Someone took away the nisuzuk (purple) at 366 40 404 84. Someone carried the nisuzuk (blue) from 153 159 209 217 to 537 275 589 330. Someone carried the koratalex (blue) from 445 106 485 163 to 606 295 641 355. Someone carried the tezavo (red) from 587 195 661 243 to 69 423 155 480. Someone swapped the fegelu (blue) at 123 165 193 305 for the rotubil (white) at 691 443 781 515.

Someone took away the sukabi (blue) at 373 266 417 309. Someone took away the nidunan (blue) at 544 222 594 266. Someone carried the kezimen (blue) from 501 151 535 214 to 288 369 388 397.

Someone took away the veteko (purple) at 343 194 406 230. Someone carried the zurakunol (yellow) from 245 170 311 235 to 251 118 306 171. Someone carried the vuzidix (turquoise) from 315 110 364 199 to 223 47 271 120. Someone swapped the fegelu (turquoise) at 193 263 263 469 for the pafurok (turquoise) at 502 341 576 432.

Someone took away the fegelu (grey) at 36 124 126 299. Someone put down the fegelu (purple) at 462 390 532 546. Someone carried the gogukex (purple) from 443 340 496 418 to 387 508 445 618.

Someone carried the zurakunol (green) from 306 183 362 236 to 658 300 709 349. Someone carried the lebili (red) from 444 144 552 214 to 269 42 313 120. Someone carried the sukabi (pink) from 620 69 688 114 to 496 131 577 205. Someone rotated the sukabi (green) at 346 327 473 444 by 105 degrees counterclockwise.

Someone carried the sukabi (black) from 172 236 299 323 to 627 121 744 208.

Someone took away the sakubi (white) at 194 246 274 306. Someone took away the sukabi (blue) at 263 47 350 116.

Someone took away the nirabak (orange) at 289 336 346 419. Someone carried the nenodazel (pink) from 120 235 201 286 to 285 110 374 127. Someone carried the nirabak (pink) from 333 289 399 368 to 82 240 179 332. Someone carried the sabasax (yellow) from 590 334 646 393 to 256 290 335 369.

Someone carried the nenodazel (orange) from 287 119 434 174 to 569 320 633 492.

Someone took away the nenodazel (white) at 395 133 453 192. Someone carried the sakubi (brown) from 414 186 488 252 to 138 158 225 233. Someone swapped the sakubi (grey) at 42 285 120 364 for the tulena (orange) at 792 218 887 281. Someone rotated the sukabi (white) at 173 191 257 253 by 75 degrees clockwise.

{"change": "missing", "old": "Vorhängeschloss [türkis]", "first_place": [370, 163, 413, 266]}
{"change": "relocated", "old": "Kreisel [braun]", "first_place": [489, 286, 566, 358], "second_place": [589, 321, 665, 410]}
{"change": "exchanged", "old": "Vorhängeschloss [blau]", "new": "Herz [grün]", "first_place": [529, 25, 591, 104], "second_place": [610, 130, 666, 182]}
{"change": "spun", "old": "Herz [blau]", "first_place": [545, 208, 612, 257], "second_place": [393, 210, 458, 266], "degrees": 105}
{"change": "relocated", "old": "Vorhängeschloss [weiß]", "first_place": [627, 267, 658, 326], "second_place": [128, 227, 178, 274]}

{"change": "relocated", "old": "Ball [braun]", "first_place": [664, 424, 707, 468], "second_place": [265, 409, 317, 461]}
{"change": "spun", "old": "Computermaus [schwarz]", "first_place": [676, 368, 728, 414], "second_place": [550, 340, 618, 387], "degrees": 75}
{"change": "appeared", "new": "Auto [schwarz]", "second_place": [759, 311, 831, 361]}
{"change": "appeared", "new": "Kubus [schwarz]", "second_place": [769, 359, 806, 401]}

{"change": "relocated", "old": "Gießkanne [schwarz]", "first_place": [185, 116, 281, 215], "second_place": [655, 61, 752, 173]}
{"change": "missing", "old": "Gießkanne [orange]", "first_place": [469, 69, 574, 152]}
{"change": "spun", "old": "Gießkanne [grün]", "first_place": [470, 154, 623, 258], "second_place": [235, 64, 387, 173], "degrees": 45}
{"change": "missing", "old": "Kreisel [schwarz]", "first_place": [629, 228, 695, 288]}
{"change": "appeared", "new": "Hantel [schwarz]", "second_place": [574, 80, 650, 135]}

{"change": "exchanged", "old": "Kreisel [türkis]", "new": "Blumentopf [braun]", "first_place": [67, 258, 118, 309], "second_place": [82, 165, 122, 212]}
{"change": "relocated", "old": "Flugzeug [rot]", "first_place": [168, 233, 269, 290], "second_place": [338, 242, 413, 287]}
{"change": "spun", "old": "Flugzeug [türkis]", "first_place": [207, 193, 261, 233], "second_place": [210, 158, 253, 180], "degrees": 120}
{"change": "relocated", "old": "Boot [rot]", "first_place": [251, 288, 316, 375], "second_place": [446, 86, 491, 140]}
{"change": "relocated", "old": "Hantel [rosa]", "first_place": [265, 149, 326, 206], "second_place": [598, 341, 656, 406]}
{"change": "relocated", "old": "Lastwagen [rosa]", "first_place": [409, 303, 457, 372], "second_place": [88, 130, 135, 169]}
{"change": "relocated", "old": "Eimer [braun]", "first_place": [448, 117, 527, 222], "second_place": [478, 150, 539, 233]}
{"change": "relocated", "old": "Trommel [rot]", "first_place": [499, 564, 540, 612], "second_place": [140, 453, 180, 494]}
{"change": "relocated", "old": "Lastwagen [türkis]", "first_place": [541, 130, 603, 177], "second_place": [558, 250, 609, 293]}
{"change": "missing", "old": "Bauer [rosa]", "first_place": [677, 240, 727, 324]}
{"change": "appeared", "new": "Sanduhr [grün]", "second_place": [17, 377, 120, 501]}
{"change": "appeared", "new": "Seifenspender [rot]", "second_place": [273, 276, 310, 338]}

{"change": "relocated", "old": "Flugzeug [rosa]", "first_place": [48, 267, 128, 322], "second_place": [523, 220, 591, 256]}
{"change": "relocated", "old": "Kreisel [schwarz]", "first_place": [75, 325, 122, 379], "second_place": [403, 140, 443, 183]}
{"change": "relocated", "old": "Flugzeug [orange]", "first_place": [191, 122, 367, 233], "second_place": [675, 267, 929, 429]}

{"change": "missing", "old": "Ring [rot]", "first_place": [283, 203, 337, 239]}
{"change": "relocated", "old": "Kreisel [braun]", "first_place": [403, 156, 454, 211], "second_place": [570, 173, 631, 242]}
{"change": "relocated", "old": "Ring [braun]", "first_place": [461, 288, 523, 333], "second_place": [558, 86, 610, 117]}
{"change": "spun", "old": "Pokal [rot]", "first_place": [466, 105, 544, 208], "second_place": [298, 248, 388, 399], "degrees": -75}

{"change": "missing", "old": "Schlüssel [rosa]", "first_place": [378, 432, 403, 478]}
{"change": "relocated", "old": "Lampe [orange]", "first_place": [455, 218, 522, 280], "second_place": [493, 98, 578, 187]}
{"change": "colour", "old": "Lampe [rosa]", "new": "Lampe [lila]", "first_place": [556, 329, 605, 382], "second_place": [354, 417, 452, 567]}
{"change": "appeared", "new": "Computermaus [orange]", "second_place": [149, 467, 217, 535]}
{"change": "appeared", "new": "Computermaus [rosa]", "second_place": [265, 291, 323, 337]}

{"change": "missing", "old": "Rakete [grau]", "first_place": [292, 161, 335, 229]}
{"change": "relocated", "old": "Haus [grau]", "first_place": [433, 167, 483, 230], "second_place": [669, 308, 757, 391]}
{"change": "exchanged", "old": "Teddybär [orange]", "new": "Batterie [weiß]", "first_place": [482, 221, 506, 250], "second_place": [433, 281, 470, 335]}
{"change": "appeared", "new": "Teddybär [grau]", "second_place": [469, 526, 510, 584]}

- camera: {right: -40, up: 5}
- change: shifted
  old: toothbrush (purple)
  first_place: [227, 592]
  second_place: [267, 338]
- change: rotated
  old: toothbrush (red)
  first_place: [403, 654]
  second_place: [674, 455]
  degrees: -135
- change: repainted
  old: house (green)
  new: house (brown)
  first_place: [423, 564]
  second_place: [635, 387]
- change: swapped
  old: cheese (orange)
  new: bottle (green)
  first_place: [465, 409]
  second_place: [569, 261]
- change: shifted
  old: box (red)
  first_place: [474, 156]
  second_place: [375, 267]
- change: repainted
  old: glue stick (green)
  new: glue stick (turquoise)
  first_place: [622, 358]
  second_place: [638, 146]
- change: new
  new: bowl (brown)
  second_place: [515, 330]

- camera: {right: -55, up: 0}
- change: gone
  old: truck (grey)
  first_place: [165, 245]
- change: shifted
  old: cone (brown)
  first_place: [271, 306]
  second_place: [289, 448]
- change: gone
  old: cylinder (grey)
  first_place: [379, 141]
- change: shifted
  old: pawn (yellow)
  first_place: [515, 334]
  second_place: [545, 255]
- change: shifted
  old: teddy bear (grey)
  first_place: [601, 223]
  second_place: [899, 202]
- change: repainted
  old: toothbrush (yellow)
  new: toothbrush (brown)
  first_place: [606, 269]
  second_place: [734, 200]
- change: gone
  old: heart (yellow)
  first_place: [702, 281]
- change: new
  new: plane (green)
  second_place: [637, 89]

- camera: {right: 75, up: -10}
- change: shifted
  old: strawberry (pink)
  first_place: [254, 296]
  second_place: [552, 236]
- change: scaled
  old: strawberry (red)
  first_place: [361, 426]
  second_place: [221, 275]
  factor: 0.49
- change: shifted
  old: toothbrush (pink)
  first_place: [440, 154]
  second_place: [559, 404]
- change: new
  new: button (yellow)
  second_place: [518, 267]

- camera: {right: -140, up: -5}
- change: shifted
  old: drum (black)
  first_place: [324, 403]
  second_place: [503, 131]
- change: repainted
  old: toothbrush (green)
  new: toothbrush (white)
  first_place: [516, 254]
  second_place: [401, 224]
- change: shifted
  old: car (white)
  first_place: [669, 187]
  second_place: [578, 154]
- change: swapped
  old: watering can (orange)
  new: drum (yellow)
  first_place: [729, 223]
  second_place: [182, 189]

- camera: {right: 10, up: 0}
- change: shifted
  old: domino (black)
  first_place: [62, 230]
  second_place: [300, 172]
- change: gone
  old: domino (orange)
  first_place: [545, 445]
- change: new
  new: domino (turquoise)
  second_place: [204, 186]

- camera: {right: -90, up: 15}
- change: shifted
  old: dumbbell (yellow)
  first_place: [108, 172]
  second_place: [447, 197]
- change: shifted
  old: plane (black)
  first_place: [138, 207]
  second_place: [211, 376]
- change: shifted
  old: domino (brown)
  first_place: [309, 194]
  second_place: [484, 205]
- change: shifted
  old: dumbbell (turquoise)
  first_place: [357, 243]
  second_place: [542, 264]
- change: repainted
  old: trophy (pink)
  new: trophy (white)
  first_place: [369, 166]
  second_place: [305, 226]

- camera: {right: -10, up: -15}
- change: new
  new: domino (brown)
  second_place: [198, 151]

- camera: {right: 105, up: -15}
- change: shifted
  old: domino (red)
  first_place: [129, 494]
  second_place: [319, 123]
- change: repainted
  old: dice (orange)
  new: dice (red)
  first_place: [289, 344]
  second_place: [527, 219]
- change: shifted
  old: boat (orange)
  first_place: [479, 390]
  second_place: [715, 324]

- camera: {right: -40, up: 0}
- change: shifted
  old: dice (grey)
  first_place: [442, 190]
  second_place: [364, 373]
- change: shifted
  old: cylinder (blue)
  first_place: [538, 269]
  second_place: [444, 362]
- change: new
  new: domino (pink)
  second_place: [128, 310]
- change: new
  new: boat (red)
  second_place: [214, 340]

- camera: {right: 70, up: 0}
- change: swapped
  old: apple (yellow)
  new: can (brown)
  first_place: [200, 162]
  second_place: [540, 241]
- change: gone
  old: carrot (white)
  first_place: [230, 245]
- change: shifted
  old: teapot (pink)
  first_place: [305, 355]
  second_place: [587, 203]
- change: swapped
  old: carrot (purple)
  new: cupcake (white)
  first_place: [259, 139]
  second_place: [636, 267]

◇ ◇ ◇ ◇ ◇

- Work order:
Could you write out, exactly as they stand, only the lines above that begin at the line with "new: bottle (green)" and stop after the line with "new: bowl (brown)"?

- Response for this exercise:
  new: bottle (green)
  first_place: [465, 409]
  second_place: [569, 261]
- change: shifted
  old: box (red)
  first_place: [474, 156]
  second_place: [375, 267]
- change: repainted
  old: glue stick (green)
  new: glue stick (turquoise)
  first_place: [622, 358]
  second_place: [638, 146]
- change: new
  new: bowl (brown)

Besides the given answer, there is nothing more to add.